## GIVEN ENTRIES
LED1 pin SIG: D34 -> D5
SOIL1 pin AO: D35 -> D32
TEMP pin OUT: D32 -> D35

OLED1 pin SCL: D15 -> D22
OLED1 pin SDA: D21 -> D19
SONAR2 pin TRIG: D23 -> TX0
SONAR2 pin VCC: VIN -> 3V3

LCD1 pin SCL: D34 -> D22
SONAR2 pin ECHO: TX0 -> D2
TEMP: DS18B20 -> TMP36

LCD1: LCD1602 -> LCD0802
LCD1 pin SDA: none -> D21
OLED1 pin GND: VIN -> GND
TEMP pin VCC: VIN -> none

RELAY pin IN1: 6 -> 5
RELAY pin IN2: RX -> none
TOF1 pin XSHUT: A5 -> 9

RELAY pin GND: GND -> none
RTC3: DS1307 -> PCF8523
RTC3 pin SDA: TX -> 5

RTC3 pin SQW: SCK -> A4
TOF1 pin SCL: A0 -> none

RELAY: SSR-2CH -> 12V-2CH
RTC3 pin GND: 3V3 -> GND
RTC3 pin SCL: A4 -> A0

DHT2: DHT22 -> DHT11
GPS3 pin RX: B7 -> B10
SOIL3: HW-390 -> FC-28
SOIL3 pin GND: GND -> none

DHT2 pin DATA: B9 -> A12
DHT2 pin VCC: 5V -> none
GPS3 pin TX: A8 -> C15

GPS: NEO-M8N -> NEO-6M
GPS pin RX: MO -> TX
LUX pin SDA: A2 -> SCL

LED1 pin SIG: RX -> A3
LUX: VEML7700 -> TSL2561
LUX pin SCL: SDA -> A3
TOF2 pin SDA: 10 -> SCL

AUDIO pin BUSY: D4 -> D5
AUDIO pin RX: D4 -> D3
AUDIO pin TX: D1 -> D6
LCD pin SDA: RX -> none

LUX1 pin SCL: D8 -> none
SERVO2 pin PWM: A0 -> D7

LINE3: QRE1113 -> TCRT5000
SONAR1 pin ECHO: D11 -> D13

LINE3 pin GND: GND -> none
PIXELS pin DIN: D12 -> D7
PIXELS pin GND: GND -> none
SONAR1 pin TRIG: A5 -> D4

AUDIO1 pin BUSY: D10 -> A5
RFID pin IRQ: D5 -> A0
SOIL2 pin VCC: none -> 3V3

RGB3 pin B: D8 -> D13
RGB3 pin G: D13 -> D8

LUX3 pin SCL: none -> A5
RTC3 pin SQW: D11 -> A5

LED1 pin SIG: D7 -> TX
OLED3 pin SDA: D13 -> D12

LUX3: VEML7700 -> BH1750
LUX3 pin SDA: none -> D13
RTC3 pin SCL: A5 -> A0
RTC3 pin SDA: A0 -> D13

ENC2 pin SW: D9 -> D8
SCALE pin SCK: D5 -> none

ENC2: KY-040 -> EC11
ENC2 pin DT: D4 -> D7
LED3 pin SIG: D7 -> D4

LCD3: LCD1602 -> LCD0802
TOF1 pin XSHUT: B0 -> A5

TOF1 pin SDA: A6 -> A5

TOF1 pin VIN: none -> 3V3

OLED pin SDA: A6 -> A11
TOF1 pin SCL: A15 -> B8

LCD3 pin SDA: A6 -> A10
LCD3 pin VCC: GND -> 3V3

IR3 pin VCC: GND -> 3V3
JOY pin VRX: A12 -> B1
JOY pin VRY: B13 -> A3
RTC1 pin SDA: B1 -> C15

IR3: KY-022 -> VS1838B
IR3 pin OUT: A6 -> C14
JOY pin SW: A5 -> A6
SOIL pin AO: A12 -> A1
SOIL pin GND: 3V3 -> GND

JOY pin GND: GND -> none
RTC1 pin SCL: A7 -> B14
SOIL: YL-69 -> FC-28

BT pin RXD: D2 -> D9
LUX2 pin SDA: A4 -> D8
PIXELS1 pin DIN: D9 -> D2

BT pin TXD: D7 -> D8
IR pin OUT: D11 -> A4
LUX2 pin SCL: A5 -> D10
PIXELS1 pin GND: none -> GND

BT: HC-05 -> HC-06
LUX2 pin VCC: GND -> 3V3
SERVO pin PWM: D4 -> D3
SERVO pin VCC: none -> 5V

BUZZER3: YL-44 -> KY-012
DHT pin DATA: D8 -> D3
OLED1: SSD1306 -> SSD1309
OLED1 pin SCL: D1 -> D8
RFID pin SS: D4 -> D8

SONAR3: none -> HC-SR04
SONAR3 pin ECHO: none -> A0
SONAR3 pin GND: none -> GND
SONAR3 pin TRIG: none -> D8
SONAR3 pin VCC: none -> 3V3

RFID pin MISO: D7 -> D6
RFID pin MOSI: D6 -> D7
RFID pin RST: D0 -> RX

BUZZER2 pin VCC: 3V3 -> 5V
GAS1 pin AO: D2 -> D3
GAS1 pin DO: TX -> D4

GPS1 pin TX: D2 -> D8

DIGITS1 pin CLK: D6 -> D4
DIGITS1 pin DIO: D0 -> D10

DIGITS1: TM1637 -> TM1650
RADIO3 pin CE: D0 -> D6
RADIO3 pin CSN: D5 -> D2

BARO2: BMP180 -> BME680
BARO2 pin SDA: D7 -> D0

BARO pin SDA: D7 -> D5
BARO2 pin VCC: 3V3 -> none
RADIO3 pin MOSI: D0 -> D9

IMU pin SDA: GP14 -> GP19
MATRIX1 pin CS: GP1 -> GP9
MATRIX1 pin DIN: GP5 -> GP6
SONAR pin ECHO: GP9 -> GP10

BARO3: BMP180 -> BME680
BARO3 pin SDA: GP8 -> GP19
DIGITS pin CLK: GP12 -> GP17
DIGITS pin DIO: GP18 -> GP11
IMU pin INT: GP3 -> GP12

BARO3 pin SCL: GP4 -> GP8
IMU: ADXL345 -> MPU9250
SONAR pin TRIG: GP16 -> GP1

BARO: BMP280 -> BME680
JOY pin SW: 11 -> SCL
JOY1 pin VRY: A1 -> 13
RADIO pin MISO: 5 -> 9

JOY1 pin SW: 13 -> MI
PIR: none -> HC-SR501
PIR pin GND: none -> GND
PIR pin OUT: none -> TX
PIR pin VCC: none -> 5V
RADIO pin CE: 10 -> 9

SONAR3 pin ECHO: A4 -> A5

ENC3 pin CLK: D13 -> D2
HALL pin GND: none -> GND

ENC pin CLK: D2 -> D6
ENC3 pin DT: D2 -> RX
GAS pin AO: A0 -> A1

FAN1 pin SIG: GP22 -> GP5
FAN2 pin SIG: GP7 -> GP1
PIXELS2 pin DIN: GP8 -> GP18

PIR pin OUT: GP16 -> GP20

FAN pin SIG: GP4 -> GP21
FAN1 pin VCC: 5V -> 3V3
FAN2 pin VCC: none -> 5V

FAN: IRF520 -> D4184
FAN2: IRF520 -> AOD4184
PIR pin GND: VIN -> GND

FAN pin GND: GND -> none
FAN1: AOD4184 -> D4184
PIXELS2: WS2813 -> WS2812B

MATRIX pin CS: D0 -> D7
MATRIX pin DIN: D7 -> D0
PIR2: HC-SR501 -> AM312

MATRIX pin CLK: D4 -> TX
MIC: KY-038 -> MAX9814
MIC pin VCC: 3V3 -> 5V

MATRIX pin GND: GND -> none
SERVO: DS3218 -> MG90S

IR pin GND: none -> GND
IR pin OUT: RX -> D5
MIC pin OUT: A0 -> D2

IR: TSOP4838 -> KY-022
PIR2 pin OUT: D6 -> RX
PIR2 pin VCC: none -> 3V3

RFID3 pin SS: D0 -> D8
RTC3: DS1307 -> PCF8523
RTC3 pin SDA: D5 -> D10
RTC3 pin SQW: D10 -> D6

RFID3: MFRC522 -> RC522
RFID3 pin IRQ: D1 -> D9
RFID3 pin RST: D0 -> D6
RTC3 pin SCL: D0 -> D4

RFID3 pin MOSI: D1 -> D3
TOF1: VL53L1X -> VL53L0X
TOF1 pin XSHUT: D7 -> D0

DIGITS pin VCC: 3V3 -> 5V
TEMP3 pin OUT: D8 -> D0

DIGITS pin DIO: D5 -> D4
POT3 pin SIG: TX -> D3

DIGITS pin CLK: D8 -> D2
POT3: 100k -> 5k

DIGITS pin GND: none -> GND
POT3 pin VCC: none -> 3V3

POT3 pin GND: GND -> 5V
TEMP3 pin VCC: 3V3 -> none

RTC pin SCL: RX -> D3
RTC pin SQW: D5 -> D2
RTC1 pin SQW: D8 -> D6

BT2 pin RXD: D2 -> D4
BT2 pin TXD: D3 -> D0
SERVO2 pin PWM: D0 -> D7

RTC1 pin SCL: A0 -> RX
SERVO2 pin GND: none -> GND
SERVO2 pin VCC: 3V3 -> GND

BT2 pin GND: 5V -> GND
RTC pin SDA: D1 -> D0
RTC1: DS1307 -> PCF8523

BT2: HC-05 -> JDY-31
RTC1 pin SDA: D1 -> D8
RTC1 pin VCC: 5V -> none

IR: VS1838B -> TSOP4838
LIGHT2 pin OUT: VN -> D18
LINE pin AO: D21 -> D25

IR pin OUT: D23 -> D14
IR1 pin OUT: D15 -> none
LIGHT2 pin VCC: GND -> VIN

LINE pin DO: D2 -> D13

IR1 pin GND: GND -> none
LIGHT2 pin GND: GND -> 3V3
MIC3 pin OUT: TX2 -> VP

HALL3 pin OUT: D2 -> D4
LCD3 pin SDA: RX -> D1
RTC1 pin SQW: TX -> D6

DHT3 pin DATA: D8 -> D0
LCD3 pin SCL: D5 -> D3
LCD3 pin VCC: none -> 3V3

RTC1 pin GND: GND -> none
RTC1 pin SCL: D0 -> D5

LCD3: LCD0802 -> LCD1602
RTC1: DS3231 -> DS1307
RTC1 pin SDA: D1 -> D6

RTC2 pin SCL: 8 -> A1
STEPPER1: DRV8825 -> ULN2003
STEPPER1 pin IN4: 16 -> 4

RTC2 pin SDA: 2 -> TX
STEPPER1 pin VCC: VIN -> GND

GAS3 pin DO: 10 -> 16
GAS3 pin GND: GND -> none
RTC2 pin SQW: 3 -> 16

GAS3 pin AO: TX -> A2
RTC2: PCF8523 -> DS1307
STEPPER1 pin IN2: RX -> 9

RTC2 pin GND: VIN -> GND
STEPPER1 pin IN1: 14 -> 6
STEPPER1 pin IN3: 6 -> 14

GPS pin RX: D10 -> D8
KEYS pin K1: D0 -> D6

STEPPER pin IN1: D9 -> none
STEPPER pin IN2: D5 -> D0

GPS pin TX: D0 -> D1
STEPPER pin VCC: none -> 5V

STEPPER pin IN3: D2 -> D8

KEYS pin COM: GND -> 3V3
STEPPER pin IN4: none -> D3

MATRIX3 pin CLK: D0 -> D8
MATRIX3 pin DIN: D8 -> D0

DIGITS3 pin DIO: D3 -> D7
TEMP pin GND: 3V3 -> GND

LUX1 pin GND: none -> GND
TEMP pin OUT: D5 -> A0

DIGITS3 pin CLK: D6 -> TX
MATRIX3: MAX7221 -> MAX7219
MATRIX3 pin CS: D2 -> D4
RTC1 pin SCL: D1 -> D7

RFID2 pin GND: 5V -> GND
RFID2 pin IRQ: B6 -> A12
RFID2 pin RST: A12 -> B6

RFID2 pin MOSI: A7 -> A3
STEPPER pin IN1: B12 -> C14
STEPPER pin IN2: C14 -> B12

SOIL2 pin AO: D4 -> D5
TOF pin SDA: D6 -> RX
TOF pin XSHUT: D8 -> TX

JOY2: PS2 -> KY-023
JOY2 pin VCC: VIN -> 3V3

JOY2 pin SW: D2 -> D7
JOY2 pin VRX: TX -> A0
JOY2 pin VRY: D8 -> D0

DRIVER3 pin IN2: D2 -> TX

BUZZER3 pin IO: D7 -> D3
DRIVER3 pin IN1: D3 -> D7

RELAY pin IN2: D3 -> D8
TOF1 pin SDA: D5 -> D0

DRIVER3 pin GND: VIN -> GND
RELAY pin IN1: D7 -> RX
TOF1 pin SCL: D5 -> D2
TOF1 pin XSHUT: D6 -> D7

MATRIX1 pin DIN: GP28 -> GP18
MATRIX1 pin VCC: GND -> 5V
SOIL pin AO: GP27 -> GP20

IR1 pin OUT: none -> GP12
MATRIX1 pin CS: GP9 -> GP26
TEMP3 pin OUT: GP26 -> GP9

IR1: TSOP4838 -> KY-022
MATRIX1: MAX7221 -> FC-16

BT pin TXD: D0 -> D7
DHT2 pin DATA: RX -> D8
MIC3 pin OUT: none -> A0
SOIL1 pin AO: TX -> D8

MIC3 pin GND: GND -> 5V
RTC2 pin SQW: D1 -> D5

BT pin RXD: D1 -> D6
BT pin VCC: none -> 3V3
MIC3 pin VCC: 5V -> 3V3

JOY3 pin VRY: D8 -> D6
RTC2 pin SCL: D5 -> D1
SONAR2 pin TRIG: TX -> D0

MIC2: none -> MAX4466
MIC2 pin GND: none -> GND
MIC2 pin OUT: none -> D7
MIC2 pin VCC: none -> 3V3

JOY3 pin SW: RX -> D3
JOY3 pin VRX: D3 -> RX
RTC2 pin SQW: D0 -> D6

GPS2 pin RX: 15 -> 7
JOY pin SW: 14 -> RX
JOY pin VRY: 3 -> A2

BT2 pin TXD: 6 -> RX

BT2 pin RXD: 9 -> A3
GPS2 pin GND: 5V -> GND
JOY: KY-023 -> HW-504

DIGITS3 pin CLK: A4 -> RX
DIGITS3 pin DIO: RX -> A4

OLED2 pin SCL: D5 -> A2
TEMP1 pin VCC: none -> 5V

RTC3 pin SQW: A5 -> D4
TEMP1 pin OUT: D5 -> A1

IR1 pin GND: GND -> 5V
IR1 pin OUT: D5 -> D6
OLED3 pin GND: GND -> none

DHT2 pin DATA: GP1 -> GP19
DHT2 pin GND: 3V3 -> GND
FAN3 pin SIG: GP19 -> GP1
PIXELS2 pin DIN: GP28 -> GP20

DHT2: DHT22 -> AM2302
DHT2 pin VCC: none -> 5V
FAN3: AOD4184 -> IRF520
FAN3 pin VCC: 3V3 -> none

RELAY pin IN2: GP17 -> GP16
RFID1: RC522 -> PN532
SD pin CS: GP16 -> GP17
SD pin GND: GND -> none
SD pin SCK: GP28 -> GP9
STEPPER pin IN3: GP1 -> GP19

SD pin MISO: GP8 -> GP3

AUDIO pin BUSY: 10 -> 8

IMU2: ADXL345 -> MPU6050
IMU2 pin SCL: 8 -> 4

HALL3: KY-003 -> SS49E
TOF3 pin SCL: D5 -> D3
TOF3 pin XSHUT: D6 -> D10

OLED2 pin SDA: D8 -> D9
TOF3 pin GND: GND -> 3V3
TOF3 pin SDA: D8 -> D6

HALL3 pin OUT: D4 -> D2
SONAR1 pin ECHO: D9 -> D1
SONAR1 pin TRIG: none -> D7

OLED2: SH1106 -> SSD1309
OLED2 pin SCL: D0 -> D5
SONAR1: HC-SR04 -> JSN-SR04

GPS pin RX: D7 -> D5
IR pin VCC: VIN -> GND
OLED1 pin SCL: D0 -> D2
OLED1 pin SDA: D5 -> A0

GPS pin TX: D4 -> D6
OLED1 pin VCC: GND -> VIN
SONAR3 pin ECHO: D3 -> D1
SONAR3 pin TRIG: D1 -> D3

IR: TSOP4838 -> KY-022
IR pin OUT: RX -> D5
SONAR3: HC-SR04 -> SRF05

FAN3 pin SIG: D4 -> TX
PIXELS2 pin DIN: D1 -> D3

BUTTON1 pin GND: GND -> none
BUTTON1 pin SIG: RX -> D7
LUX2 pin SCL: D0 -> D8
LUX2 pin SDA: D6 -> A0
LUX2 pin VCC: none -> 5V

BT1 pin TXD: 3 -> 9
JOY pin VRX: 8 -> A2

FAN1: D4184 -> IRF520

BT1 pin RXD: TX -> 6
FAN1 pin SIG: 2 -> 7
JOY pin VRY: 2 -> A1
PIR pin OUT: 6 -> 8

## WORK ITEM
Please copy, without any change, the lines of the material from the first through the one containing "RELAY pin IN2: RX -> none". Write nothing else.

## ANSWER BELOW
LED1 pin SIG: D34 -> D5
SOIL1 pin AO: D35 -> D32
TEMP pin OUT: D32 -> D35

OLED1 pin SCL: D15 -> D22
OLED1 pin SDA: D21 -> D19
SONAR2 pin TRIG: D23 -> TX0
SONAR2 pin VCC: VIN -> 3V3

LCD1 pin SCL: D34 -> D22
SONAR2 pin ECHO: TX0 -> D2
TEMP: DS18B20 -> TMP36

LCD1: LCD1602 -> LCD0802
LCD1 pin SDA: none -> D21
OLED1 pin GND: VIN -> GND
TEMP pin VCC: VIN -> none

RELAY pin IN1: 6 -> 5
RELAY pin IN2: RX -> none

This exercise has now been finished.